Segment Open

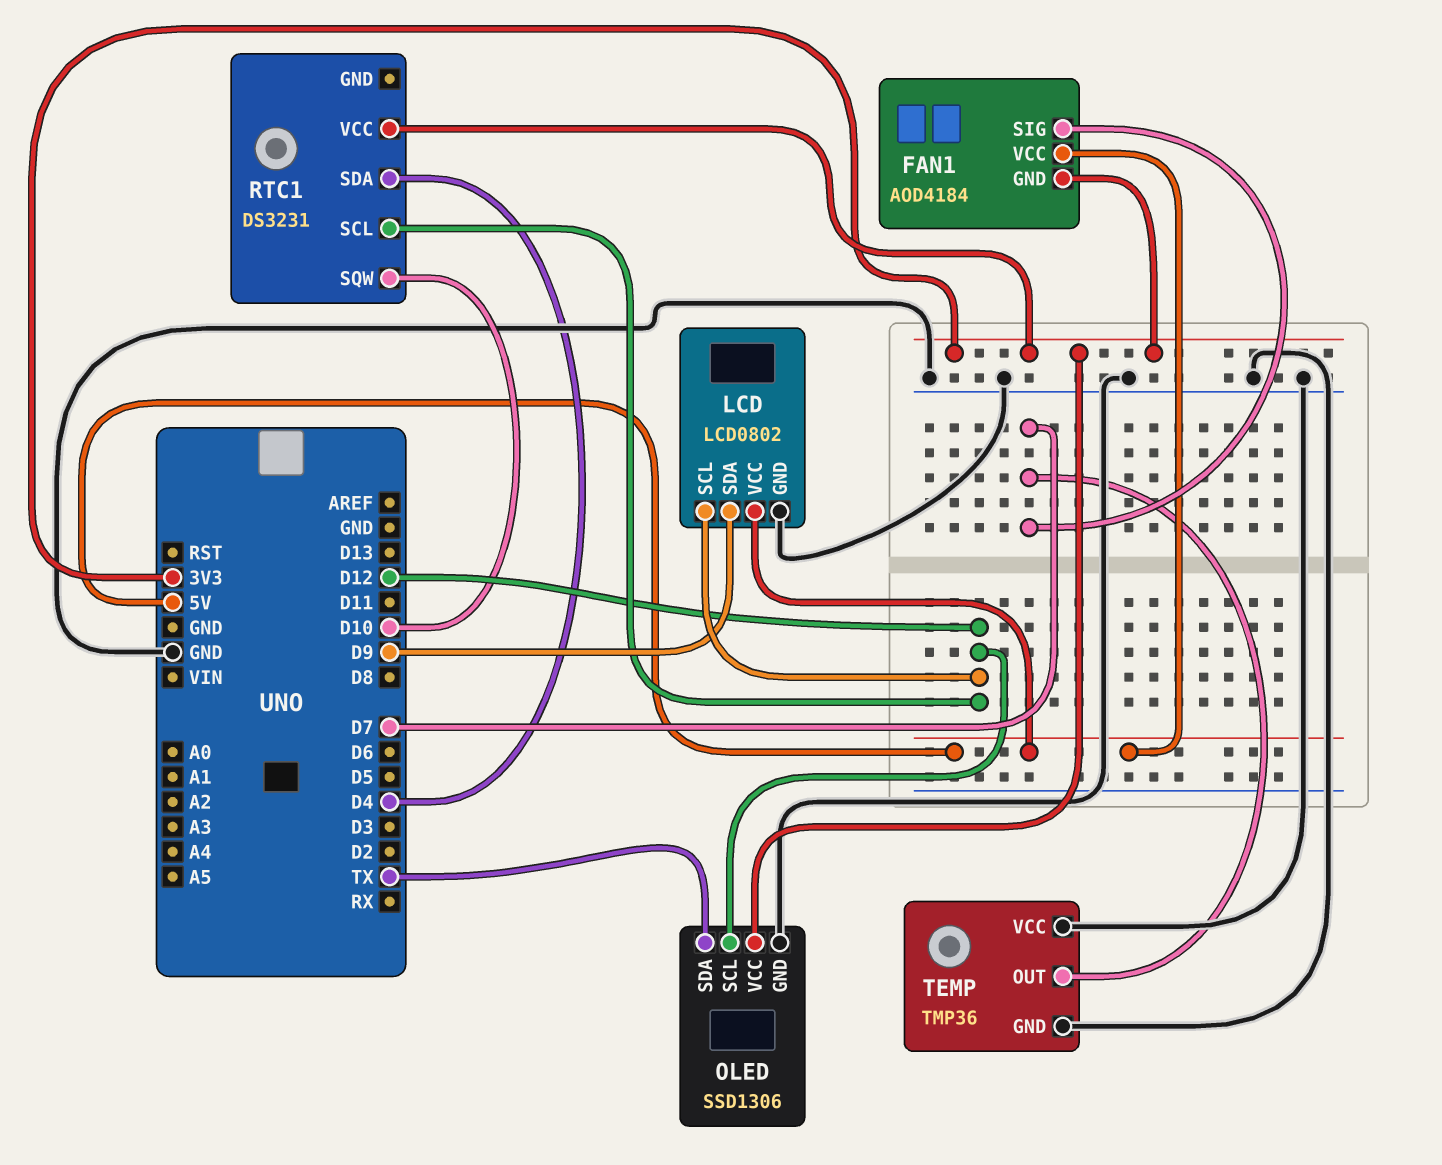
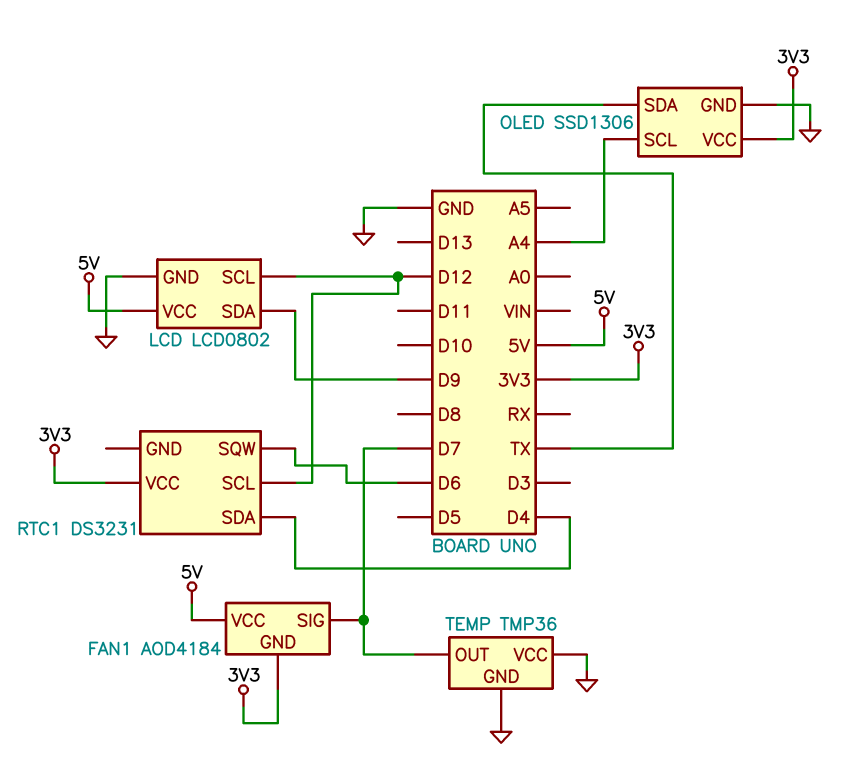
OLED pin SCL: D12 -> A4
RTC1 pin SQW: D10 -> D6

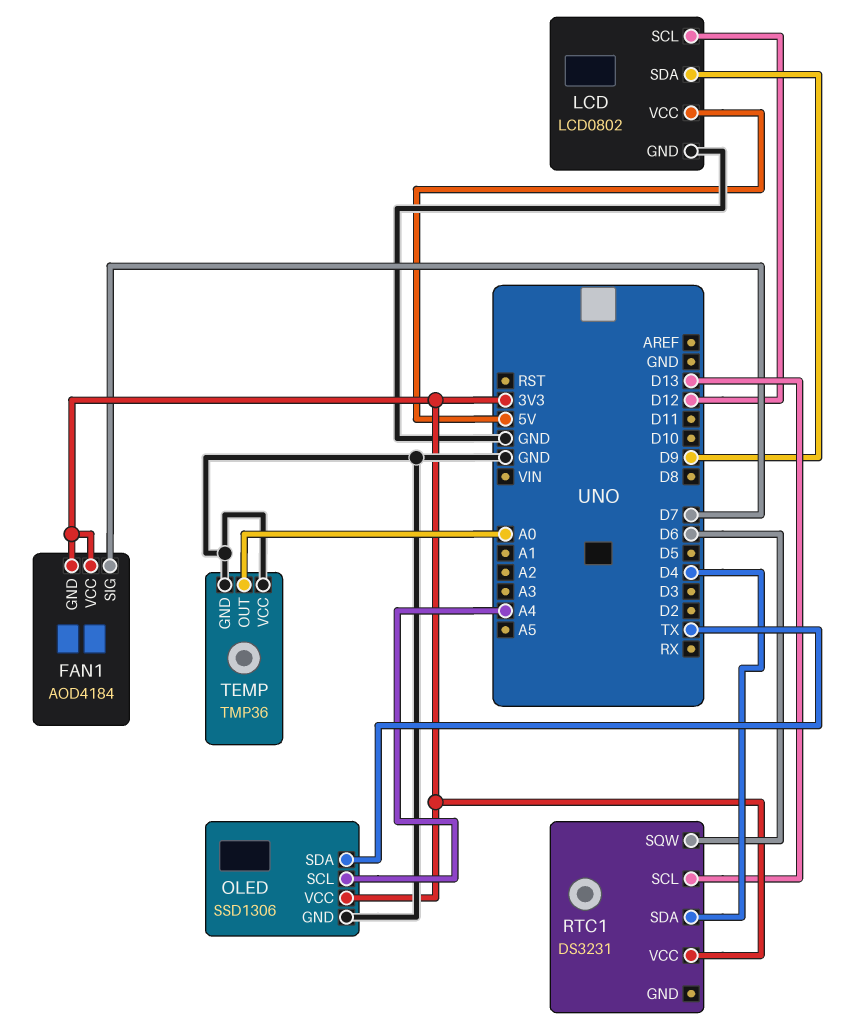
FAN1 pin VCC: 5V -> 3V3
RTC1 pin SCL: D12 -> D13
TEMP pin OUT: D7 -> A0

Segment Closed
Segment Open

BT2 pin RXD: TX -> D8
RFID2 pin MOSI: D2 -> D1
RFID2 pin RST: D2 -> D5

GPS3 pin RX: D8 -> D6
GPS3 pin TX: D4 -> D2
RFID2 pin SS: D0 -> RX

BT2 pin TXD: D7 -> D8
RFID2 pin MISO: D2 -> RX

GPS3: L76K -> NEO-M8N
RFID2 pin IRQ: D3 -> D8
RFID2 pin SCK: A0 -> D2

Segment Closed

Task goal: Starting at the line with "FAN1 pin VCC: 5V -> 3V3" and ending at the line with "TEMP pin OUT: D7 -> A0", print each line of the listing above exactly, with no other lines.

Result of this task:
FAN1 pin VCC: 5V -> 3V3
RTC1 pin SCL: D12 -> D13
TEMP pin OUT: D7 -> A0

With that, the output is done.